YOUR GOAL — Where the string "tile" appears in a line of the data, show that line.

ENTRIES PROVIDED —
________
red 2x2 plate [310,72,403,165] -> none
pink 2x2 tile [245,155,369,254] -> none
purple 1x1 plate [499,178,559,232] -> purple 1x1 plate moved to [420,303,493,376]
________
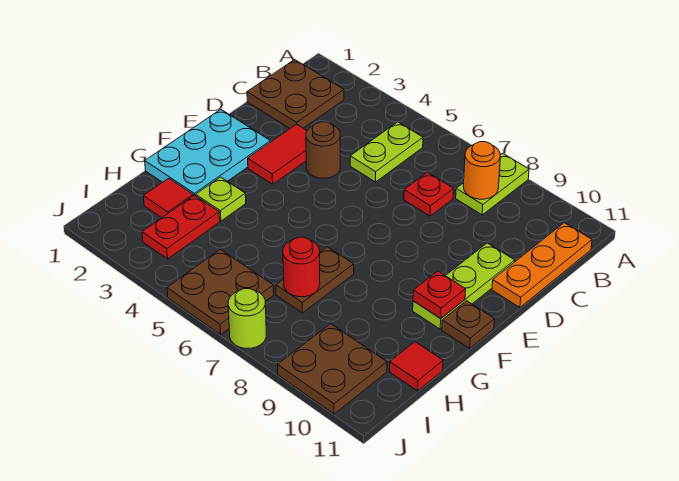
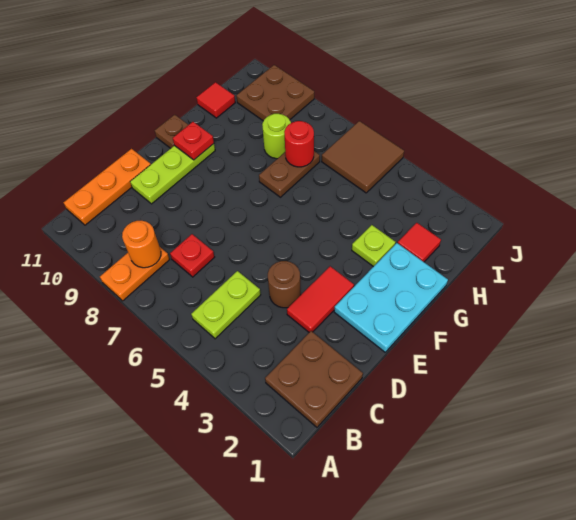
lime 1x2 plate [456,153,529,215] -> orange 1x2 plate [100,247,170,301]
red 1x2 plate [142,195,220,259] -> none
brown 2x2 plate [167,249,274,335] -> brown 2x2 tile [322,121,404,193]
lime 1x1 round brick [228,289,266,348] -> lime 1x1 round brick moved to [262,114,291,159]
________
OUTPUT OF THE TASK —
pink 2x2 tile [245,155,369,254] -> none
brown 2x2 plate [167,249,274,335] -> brown 2x2 tile [322,121,404,193]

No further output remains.